WHAT YOU HAVE TO DO -
Since pictures are not part of the copy, please output only the lines from the one with "D7: none -> diode 1N4004 (A GND, K NET4)" through the end of the data below, exactly as written.

Content revision data:

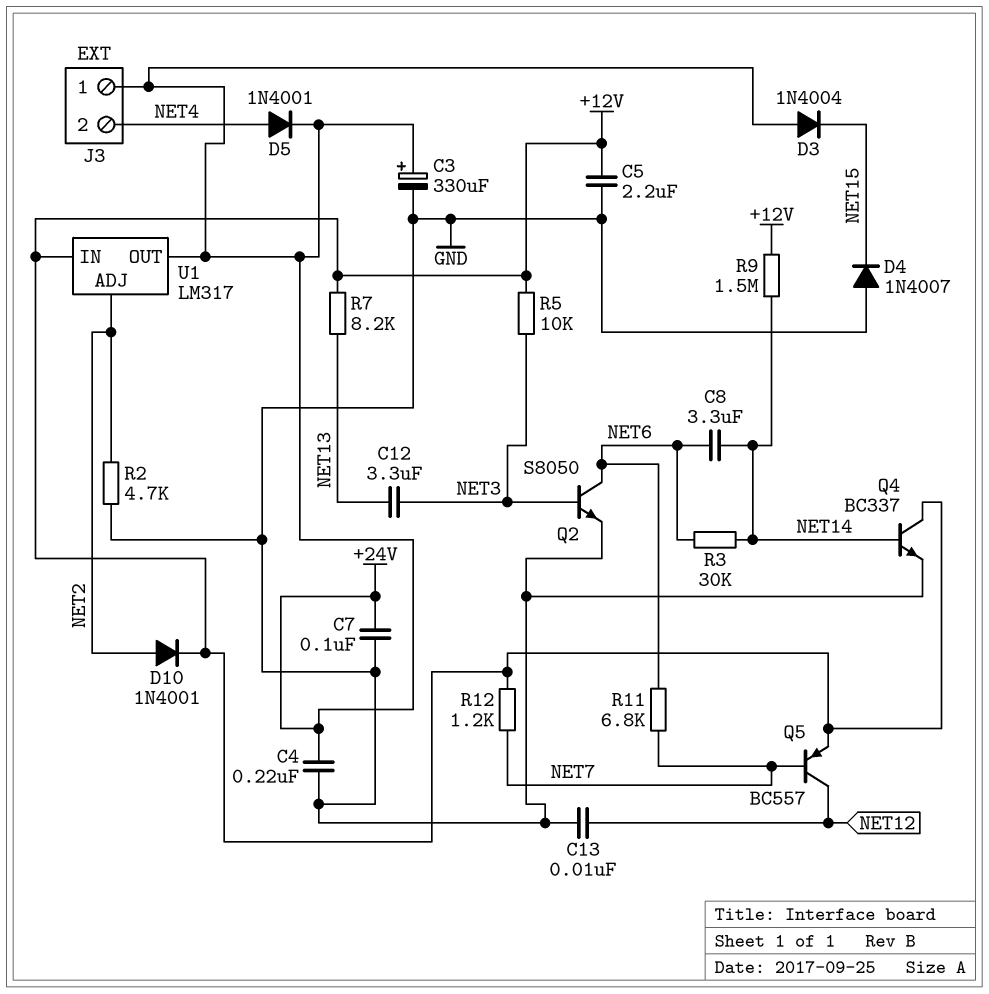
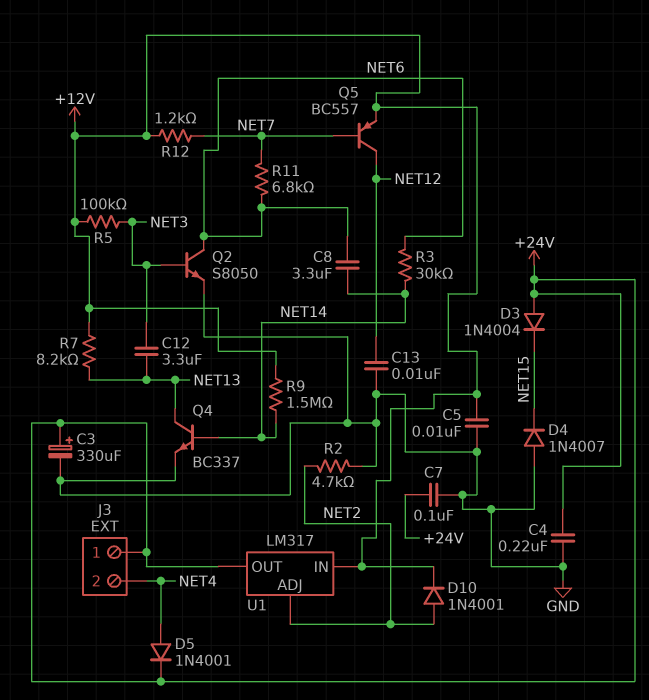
C5: 2.2uF (+12V, GND) -> 10nF (+12V, GND)
Q4: NPN BC337 (B NET14, C +12V, E GND) -> NPN BC337 (B NET14, C NET13, E GND)
R5: 10k (+12V, NET3) -> 100k (+12V, NET3)

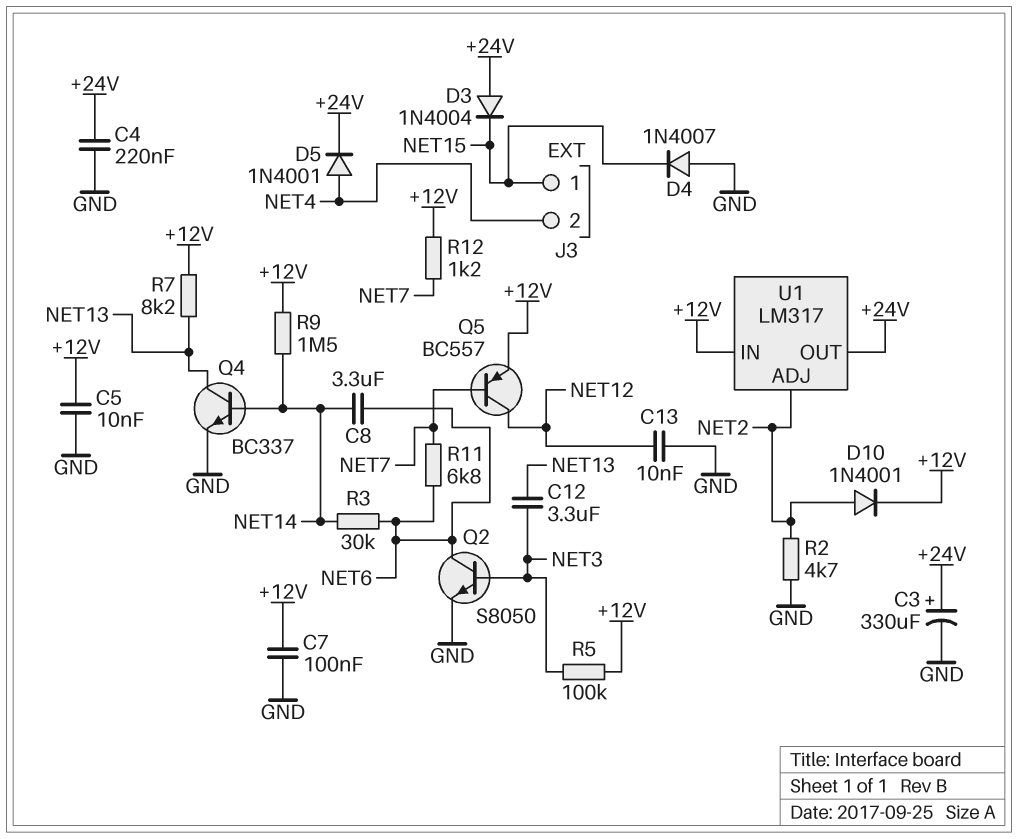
C7: 100nF (+24V, GND) -> 100nF (+12V, GND)
J3 pin 1: +24V -> NET15

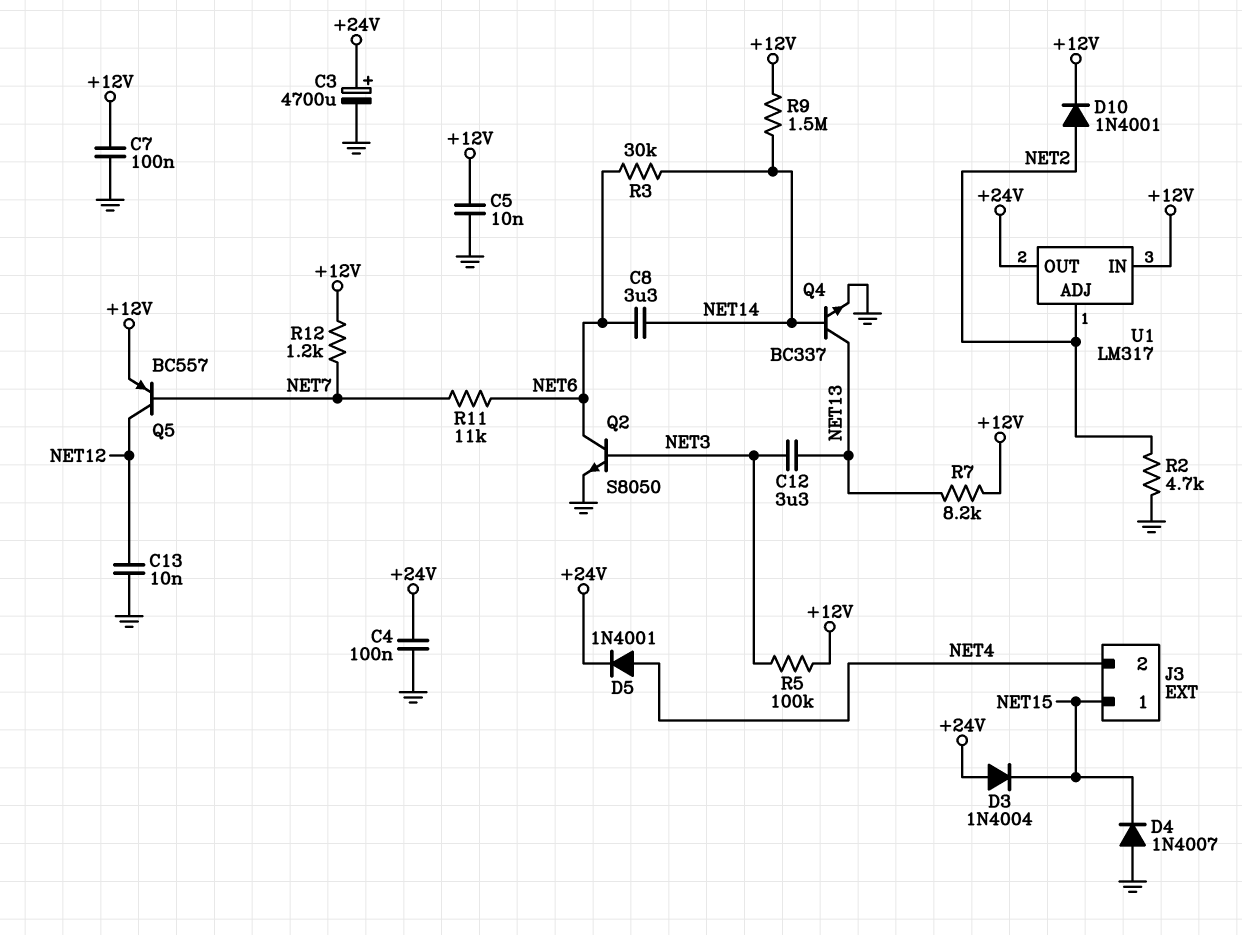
C3: 330uF (plus +24V, minus GND) -> 4700uF (plus +24V, minus GND)
C4: 220nF (+24V, GND) -> 100nF (+24V, GND)
R11: 6.8k (NET6, NET7) -> 11k (NET6, NET7)

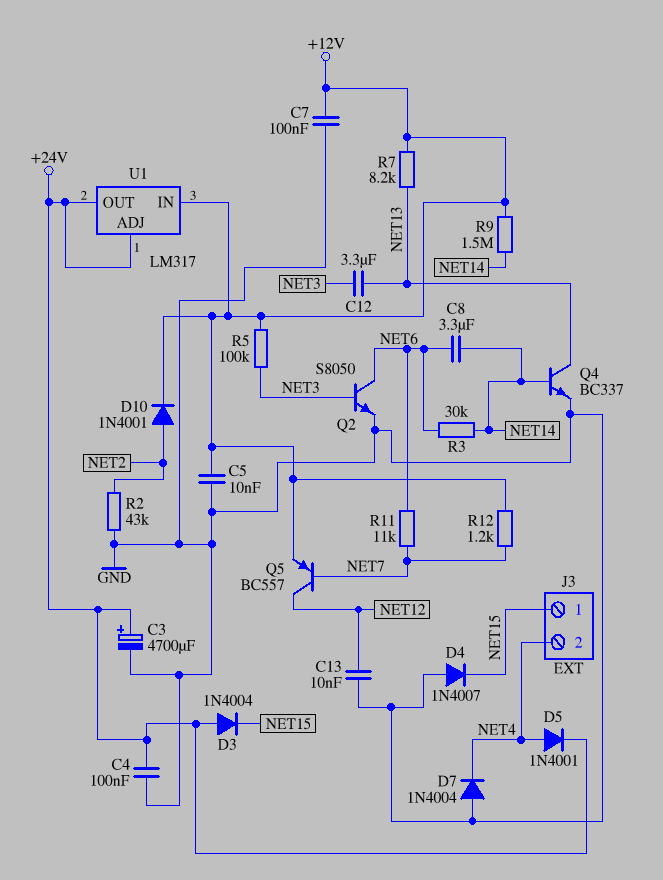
D7: none -> diode 1N4004 (A GND, K NET4)
R2: 4.7k (GND, NET2) -> 43k (GND, NET2)
U1 pin ADJ: NET2 -> +24V

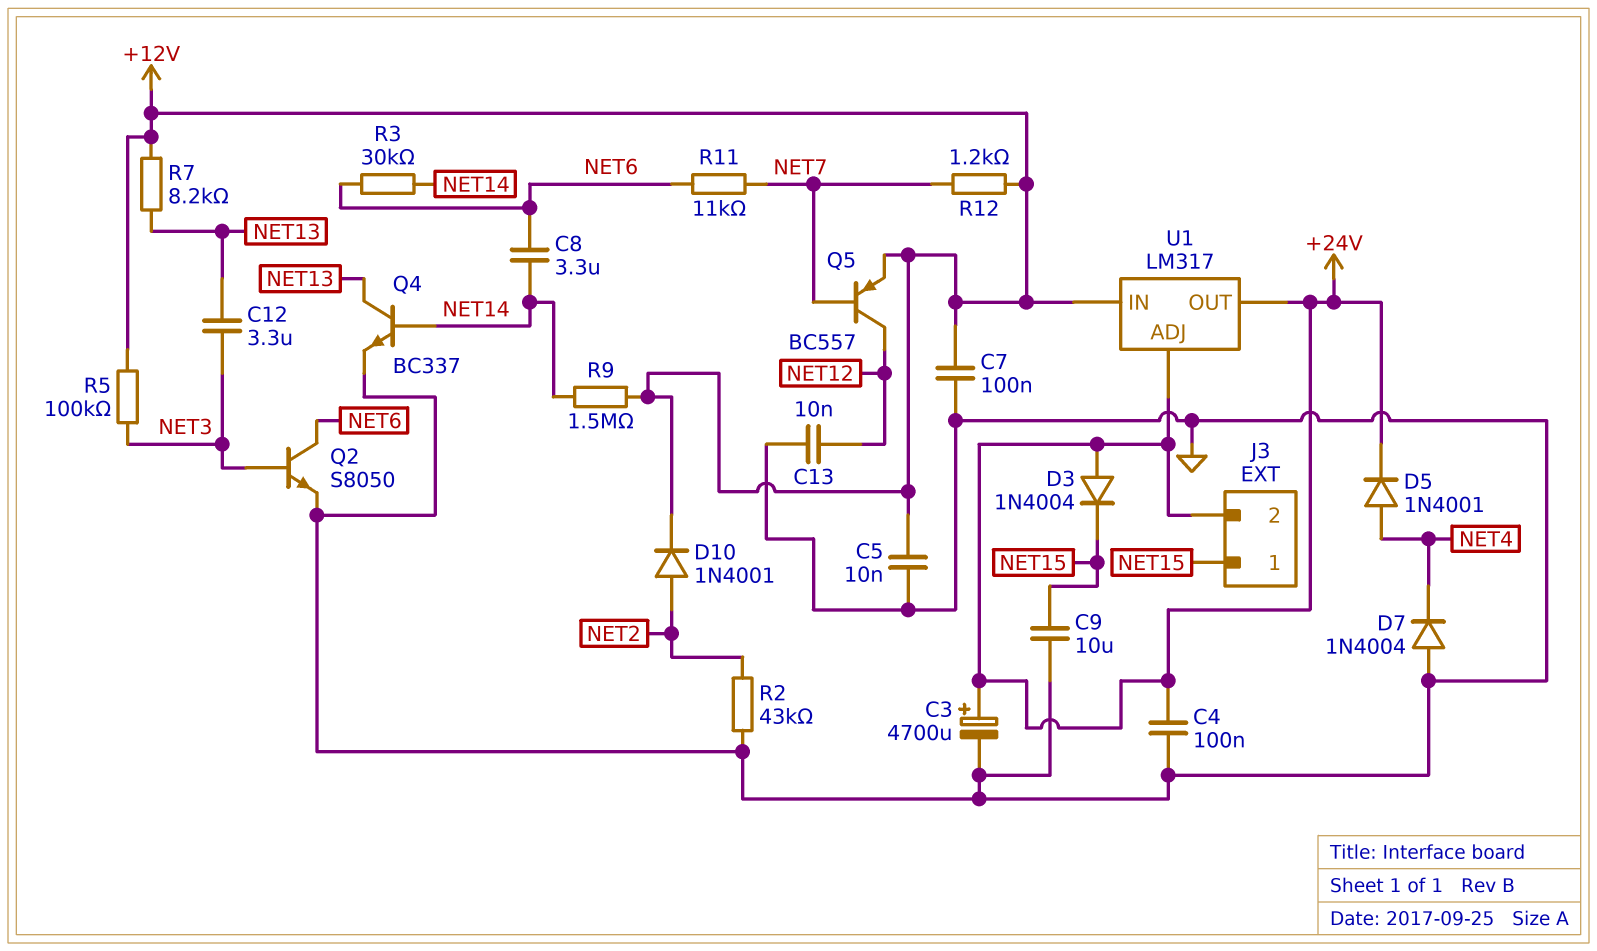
C9: none -> 10uF (GND, NET15)
D4: diode 1N4007 (A GND, K NET15) -> none
J3 pin 2: NET4 -> +24V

ANSWER FOR THE TASK -
D7: none -> diode 1N4004 (A GND, K NET4)
R2: 4.7k (GND, NET2) -> 43k (GND, NET2)
U1 pin ADJ: NET2 -> +24V

C9: none -> 10uF (GND, NET15)
D4: diode 1N4007 (A GND, K NET15) -> none
J3 pin 2: NET4 -> +24V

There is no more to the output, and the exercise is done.